**ACTIVITY**
Nothing but the pictures should be left out when you copy the records exactly.

***

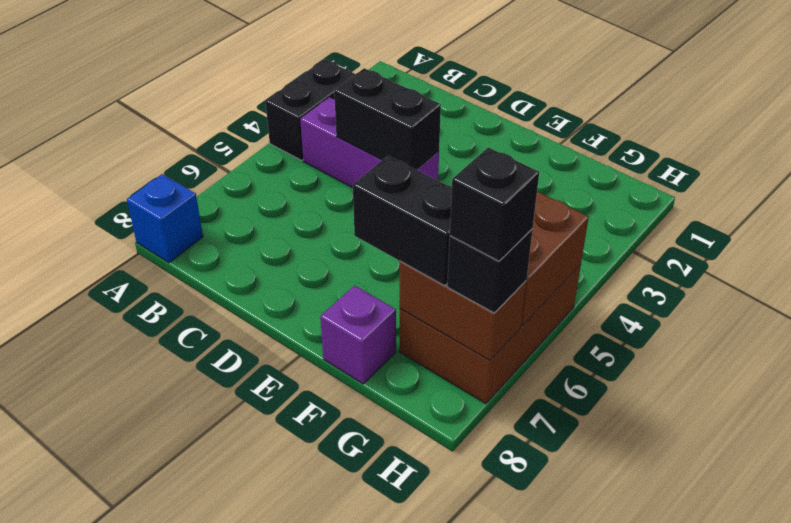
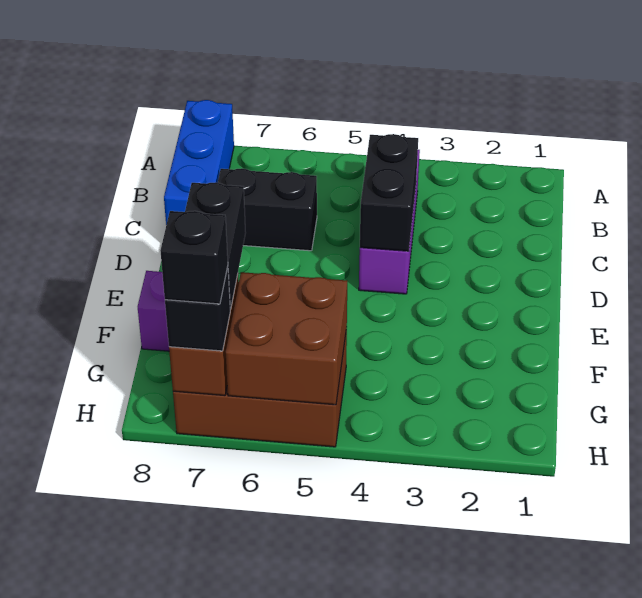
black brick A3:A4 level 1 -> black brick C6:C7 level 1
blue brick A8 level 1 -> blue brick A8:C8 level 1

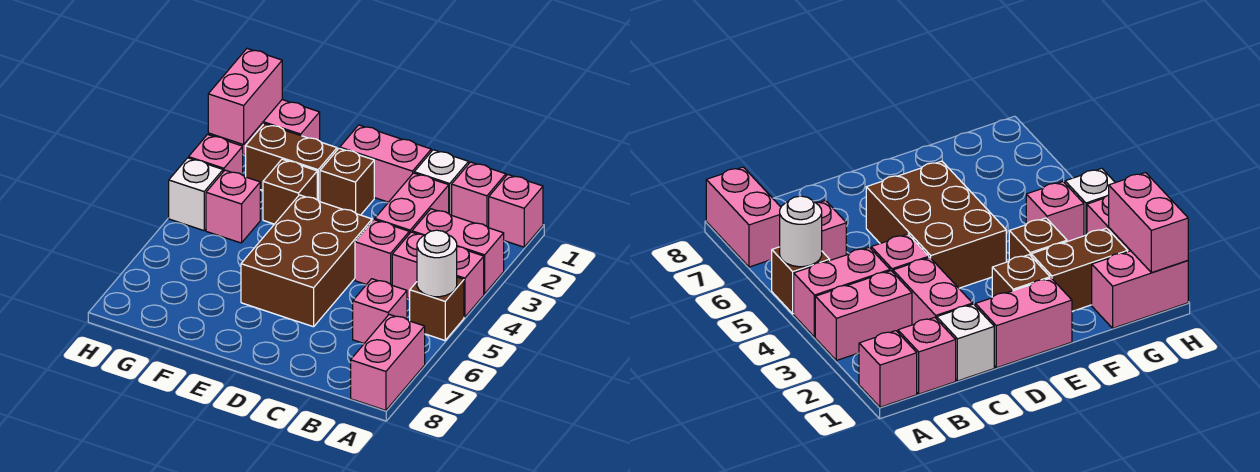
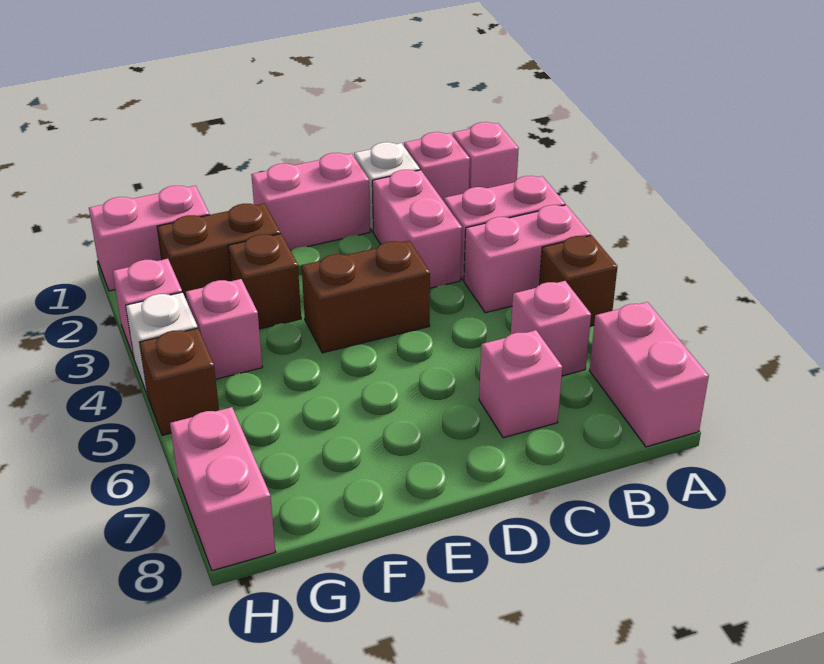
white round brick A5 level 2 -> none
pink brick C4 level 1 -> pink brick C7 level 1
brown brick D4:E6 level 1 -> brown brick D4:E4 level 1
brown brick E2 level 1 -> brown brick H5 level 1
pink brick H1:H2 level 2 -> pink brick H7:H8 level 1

***

**SOLUTION TO THIS EXERCISE**
black brick A3:A4 level 1 -> black brick C6:C7 level 1
blue brick A8 level 1 -> blue brick A8:C8 level 1

white round brick A5 level 2 -> none
pink brick C4 level 1 -> pink brick C7 level 1
brown brick D4:E6 level 1 -> brown brick D4:E4 level 1
brown brick E2 level 1 -> brown brick H5 level 1
pink brick H1:H2 level 2 -> pink brick H7:H8 level 1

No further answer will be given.